[[ EXTRACTED ENTRIES open ]]

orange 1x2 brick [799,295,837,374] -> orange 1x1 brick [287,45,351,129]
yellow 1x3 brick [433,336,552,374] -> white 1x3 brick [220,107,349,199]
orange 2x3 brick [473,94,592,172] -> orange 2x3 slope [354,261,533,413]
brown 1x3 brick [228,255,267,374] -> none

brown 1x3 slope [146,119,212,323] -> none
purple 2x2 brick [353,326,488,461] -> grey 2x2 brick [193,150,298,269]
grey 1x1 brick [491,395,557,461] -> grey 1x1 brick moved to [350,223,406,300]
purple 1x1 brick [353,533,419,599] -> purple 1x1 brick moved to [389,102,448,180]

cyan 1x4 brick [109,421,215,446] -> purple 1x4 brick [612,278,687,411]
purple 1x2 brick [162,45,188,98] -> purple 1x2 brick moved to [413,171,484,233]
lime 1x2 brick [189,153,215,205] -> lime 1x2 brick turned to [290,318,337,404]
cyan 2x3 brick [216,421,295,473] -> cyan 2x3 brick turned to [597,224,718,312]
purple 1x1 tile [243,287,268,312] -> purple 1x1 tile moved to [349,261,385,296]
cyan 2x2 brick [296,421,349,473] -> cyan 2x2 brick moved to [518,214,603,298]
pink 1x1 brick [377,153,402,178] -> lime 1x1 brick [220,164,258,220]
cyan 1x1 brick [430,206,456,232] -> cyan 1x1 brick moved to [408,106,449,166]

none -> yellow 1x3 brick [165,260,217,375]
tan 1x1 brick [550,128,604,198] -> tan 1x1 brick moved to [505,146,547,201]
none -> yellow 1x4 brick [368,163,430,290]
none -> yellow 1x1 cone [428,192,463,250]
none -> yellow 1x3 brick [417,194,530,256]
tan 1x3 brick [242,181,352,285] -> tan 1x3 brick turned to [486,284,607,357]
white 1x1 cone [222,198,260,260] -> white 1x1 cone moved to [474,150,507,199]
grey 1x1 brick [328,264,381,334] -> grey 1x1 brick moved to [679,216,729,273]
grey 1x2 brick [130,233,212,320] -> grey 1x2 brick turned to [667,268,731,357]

[[ EXTRACTED ENTRIES closed ]]

▶ [ASSIGNED TASK]: Transcribe the records above exactly, keeping every line.

▶ [OUTPUT]:
orange 1x2 brick [799,295,837,374] -> orange 1x1 brick [287,45,351,129]
yellow 1x3 brick [433,336,552,374] -> white 1x3 brick [220,107,349,199]
orange 2x3 brick [473,94,592,172] -> orange 2x3 slope [354,261,533,413]
brown 1x3 brick [228,255,267,374] -> none

brown 1x3 slope [146,119,212,323] -> none
purple 2x2 brick [353,326,488,461] -> grey 2x2 brick [193,150,298,269]
grey 1x1 brick [491,395,557,461] -> grey 1x1 brick moved to [350,223,406,300]
purple 1x1 brick [353,533,419,599] -> purple 1x1 brick moved to [389,102,448,180]

cyan 1x4 brick [109,421,215,446] -> purple 1x4 brick [612,278,687,411]
purple 1x2 brick [162,45,188,98] -> purple 1x2 brick moved to [413,171,484,233]
lime 1x2 brick [189,153,215,205] -> lime 1x2 brick turned to [290,318,337,404]
cyan 2x3 brick [216,421,295,473] -> cyan 2x3 brick turned to [597,224,718,312]
purple 1x1 tile [243,287,268,312] -> purple 1x1 tile moved to [349,261,385,296]
cyan 2x2 brick [296,421,349,473] -> cyan 2x2 brick moved to [518,214,603,298]
pink 1x1 brick [377,153,402,178] -> lime 1x1 brick [220,164,258,220]
cyan 1x1 brick [430,206,456,232] -> cyan 1x1 brick moved to [408,106,449,166]

none -> yellow 1x3 brick [165,260,217,375]
tan 1x1 brick [550,128,604,198] -> tan 1x1 brick moved to [505,146,547,201]
none -> yellow 1x4 brick [368,163,430,290]
none -> yellow 1x1 cone [428,192,463,250]
none -> yellow 1x3 brick [417,194,530,256]
tan 1x3 brick [242,181,352,285] -> tan 1x3 brick turned to [486,284,607,357]
white 1x1 cone [222,198,260,260] -> white 1x1 cone moved to [474,150,507,199]
grey 1x1 brick [328,264,381,334] -> grey 1x1 brick moved to [679,216,729,273]
grey 1x2 brick [130,233,212,320] -> grey 1x2 brick turned to [667,268,731,357]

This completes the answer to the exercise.